Records for this task:
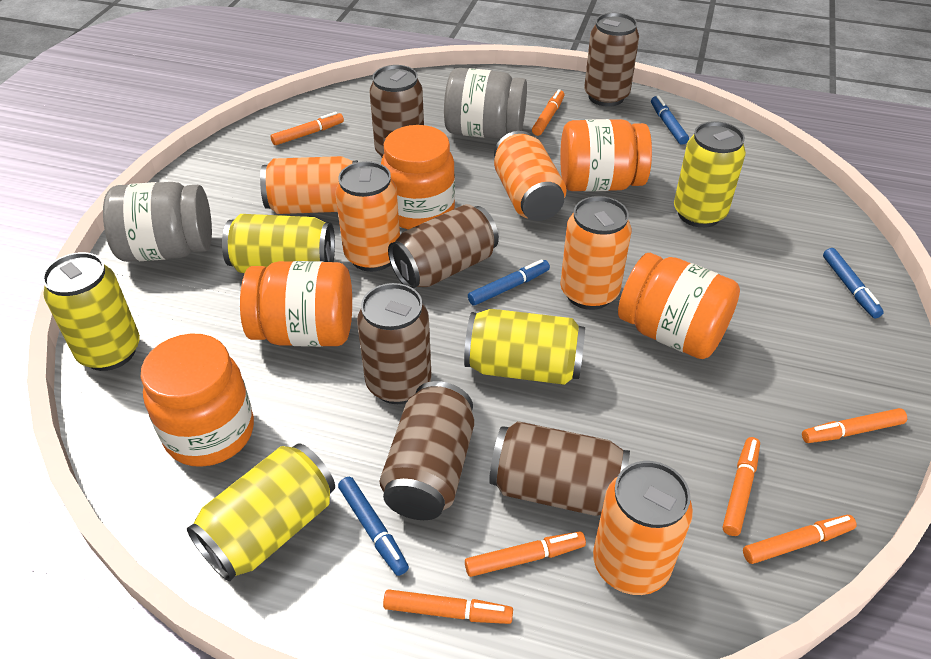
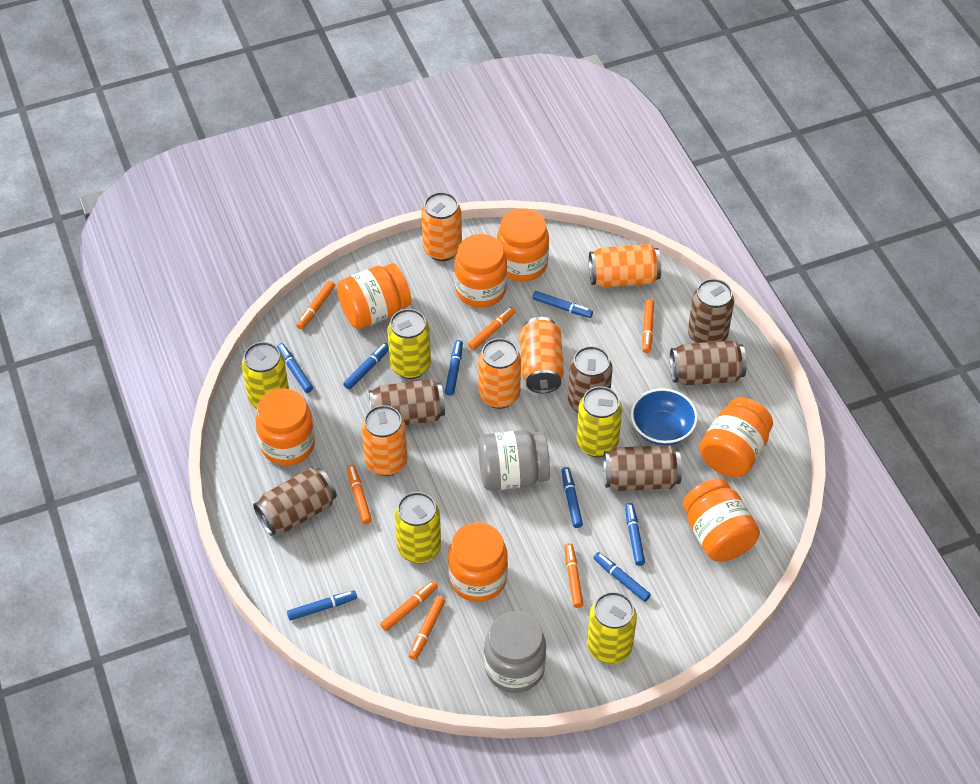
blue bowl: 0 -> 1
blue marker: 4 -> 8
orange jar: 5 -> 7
==
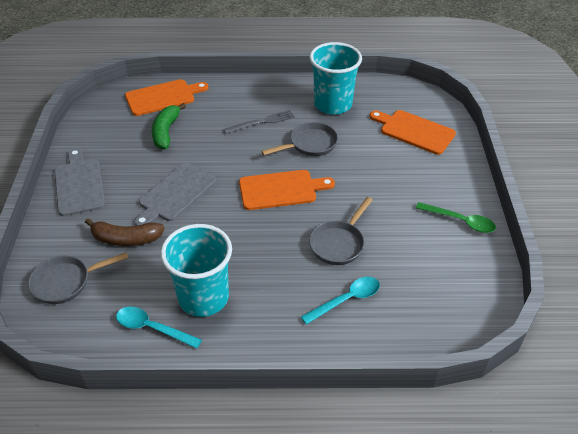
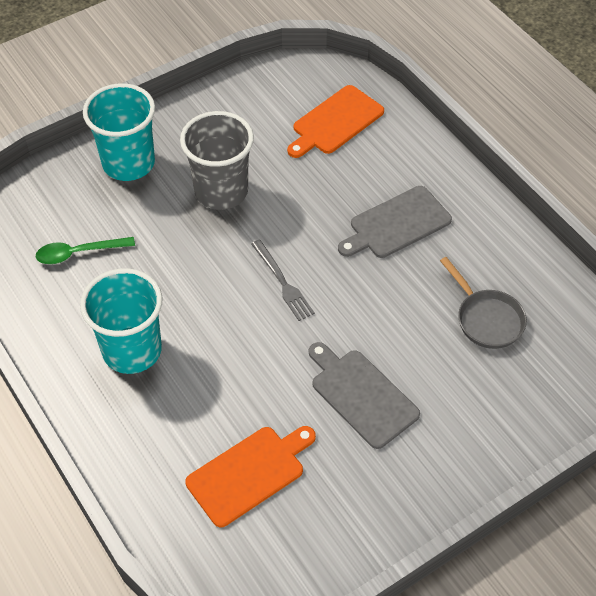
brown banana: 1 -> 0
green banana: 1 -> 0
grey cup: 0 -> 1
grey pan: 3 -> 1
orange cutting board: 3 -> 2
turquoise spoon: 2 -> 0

Activity: Using the entries above, repeat only the lines from the one containing "grey cup: 0 -> 1" through the one containing "turquoise spoon: 2 -> 0", end lines included.

Solution to the problem:
grey cup: 0 -> 1
grey pan: 3 -> 1
orange cutting board: 3 -> 2
turquoise spoon: 2 -> 0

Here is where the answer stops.